START LISTED RECORDS

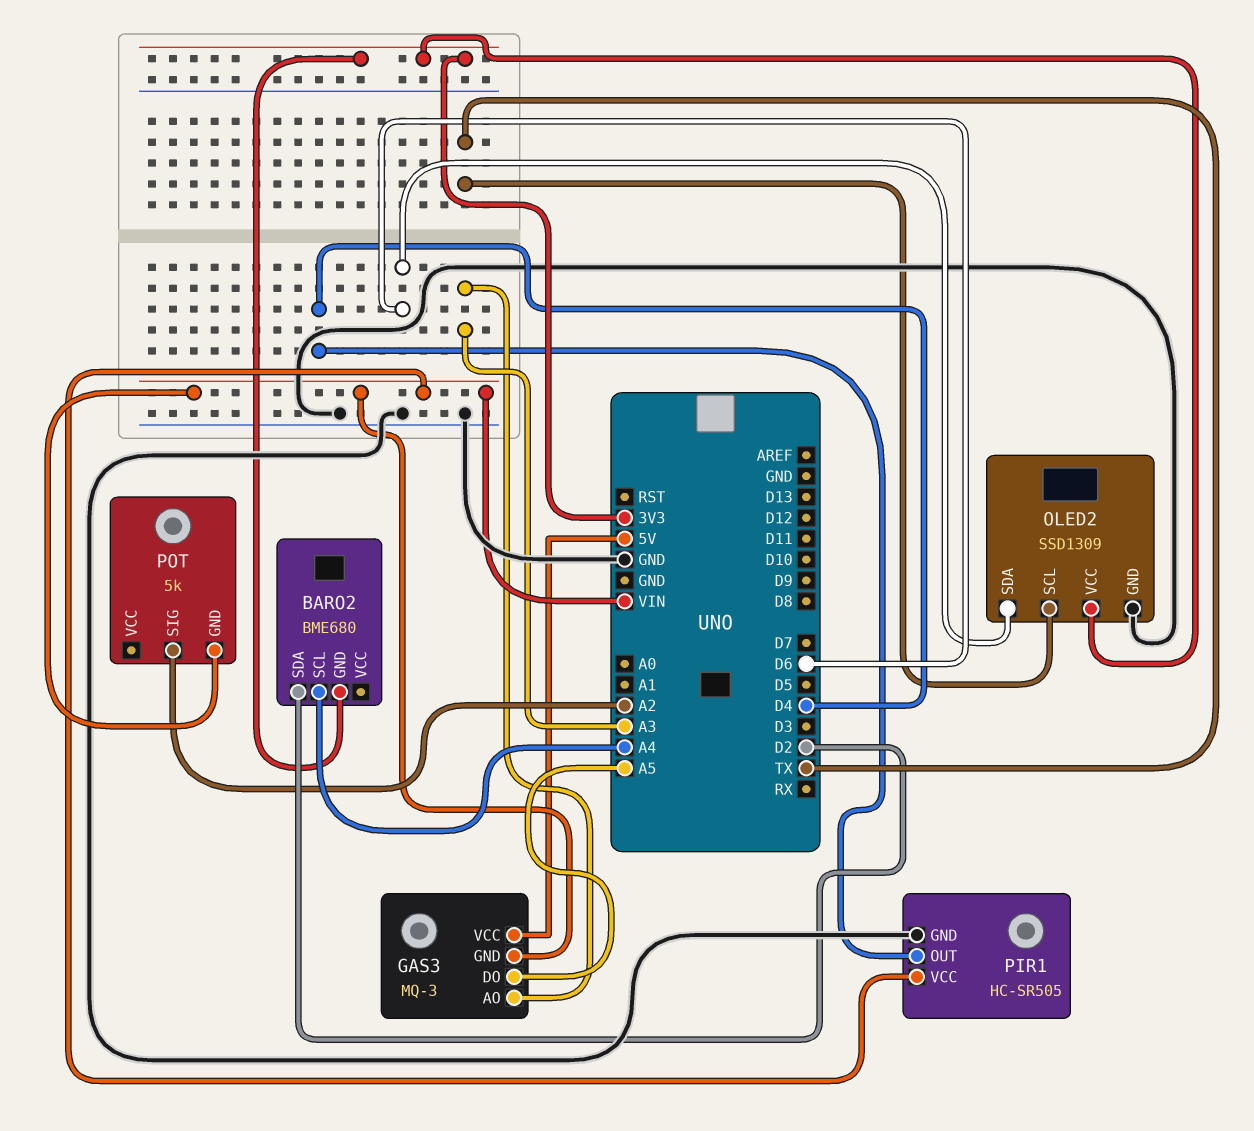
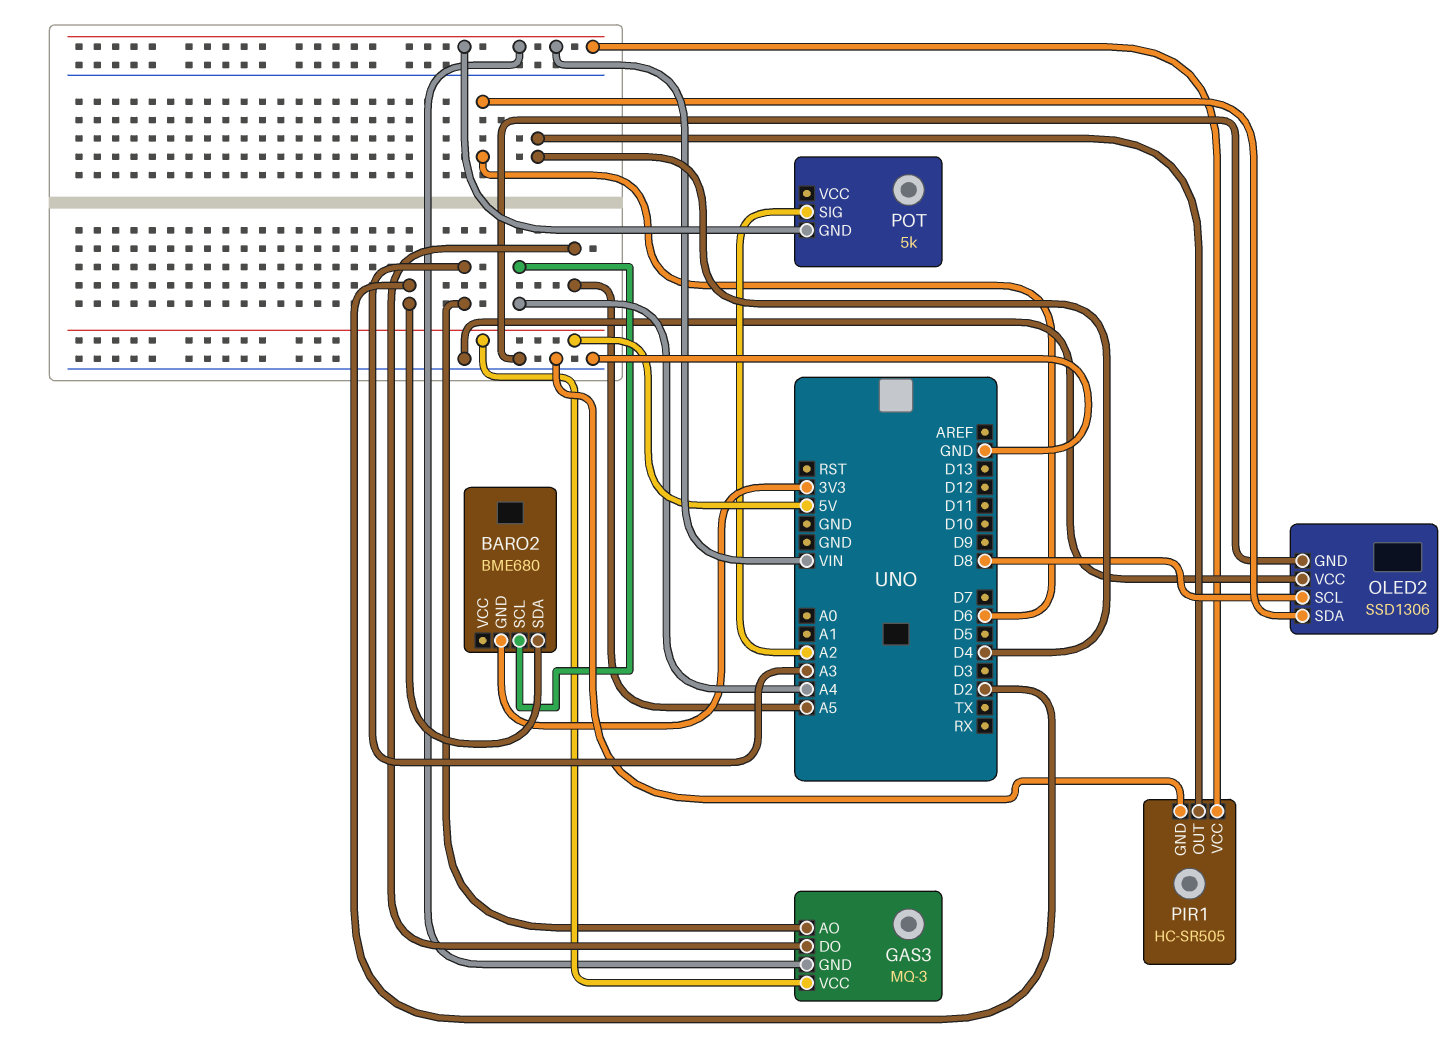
OLED2: SSD1309 -> SSD1306
OLED2 pin SCL: TX -> D8
OLED2 pin VCC: 3V3 -> GND

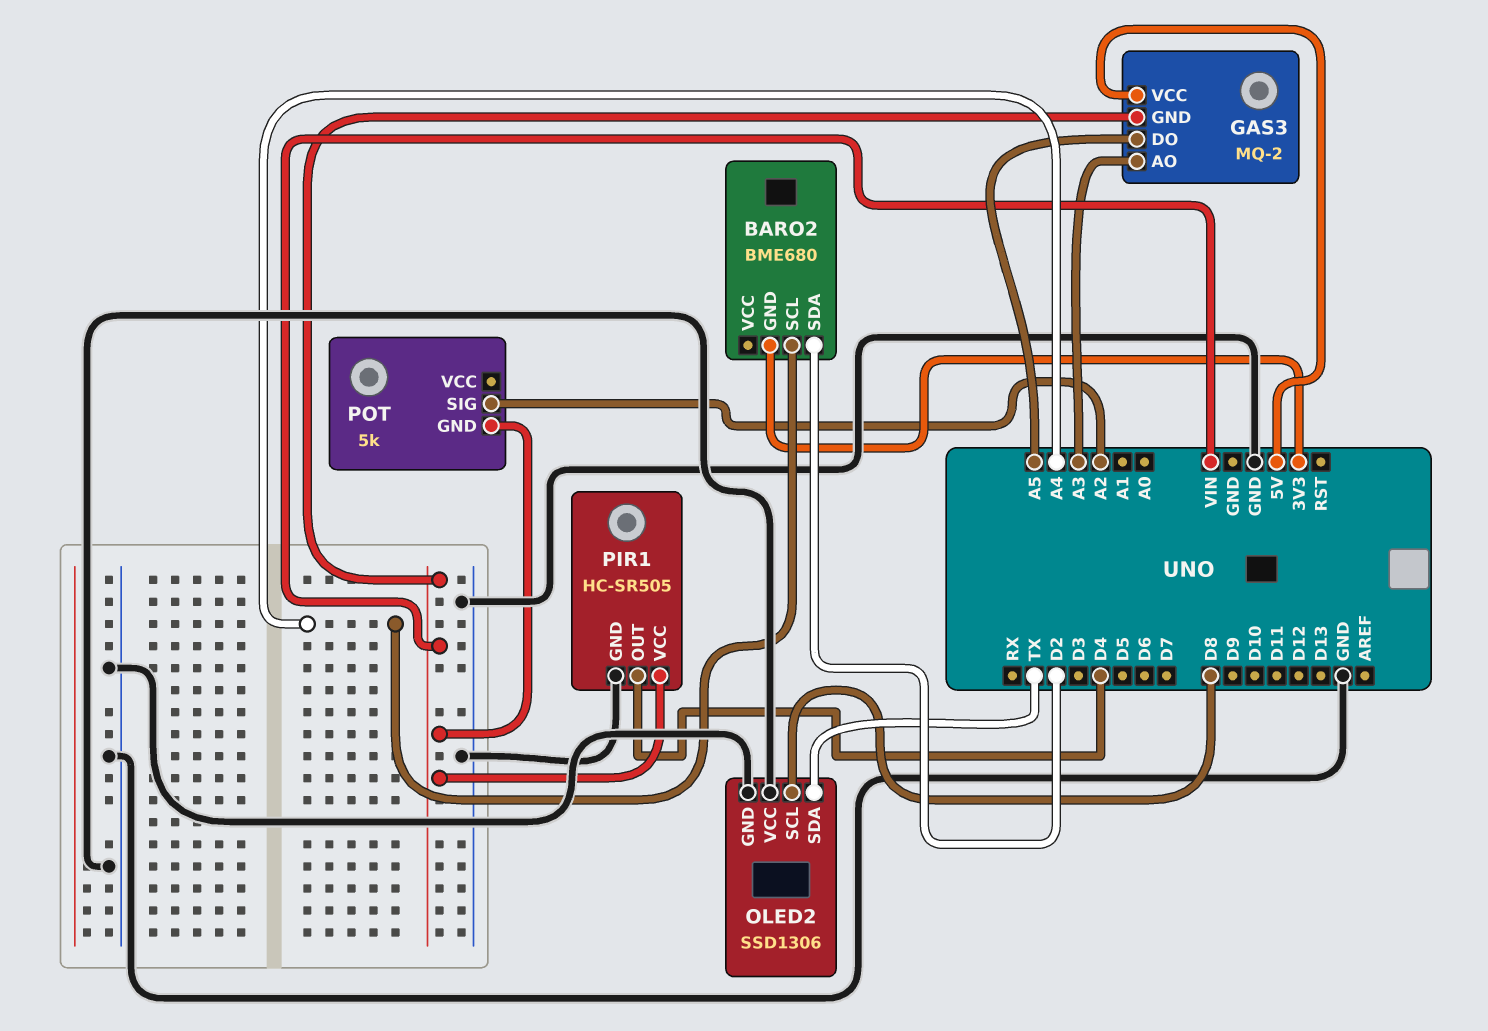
GAS3: MQ-3 -> MQ-2
OLED2 pin SDA: D6 -> TX

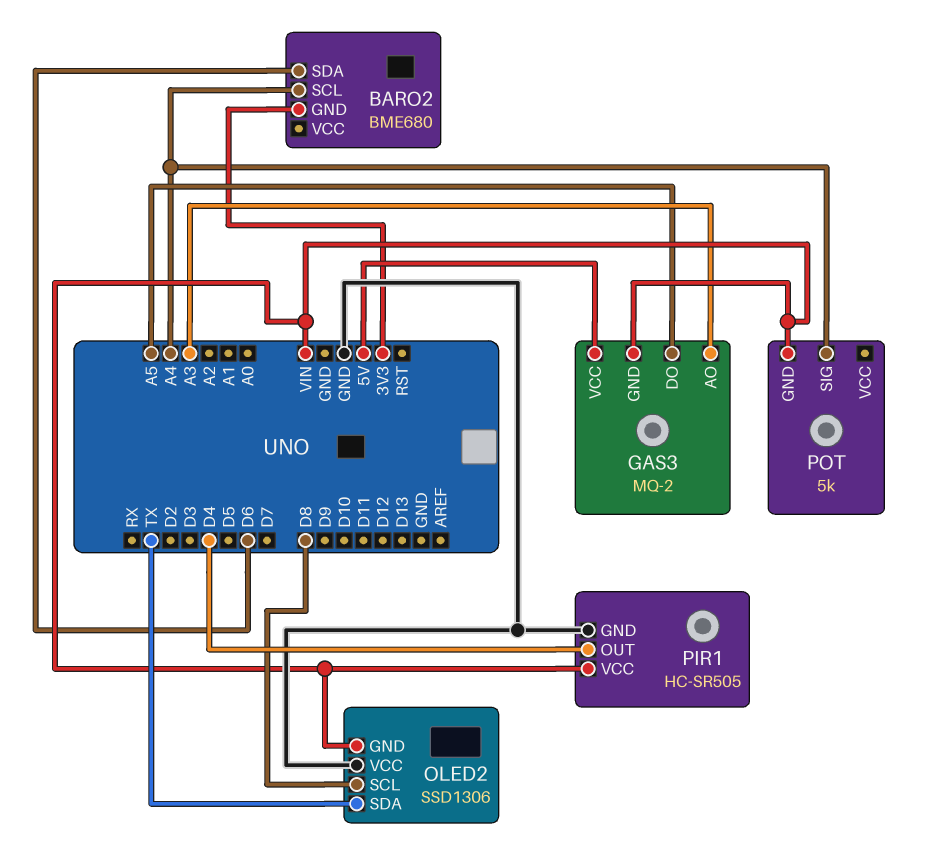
BARO2 pin SDA: D2 -> D6
OLED2 pin GND: GND -> VIN
POT pin SIG: A2 -> A4

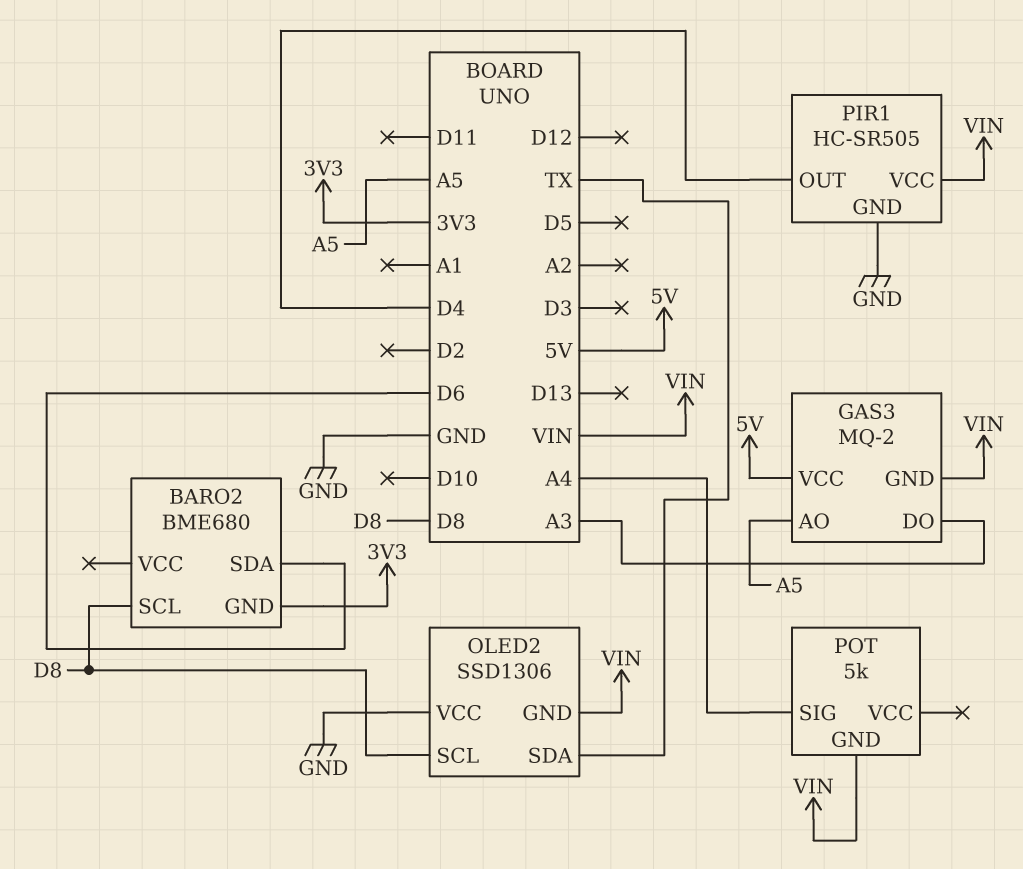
BARO2 pin SCL: A4 -> D8
GAS3 pin AO: A3 -> A5
GAS3 pin DO: A5 -> A3

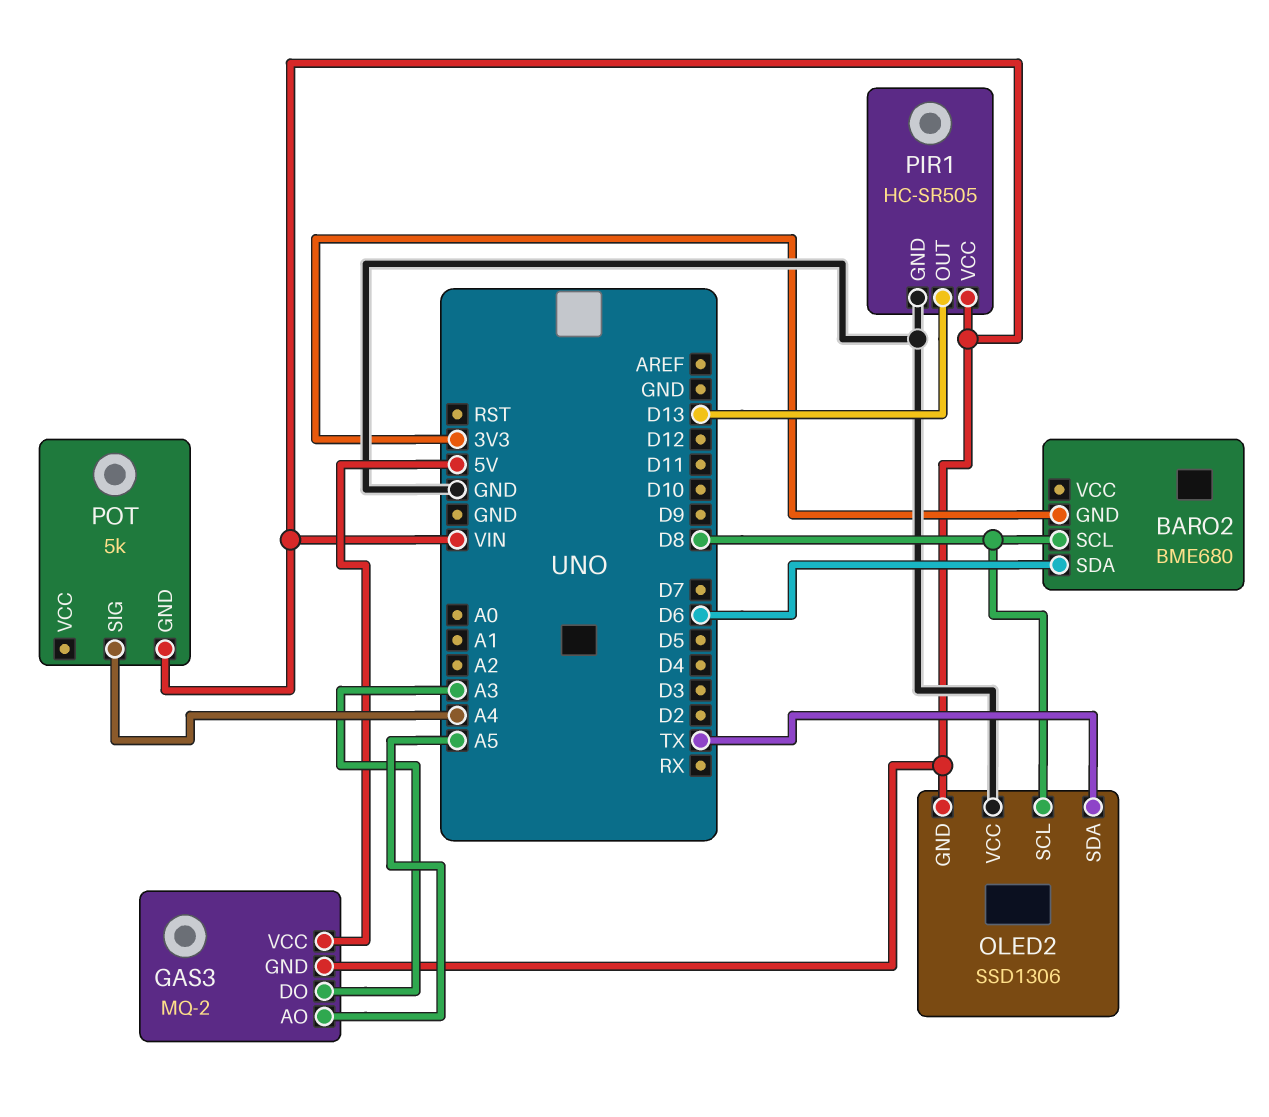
PIR1 pin OUT: D4 -> D13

END LISTED RECORDS

* THE PROBLEM
All of the records should be set down exactly, minus the pictures they hold.

* TASK RESPONSE
OLED2: SSD1309 -> SSD1306
OLED2 pin SCL: TX -> D8
OLED2 pin VCC: 3V3 -> GND

GAS3: MQ-3 -> MQ-2
OLED2 pin SDA: D6 -> TX

BARO2 pin SDA: D2 -> D6
OLED2 pin GND: GND -> VIN
POT pin SIG: A2 -> A4

BARO2 pin SCL: A4 -> D8
GAS3 pin AO: A3 -> A5
GAS3 pin DO: A5 -> A3

PIR1 pin OUT: D4 -> D13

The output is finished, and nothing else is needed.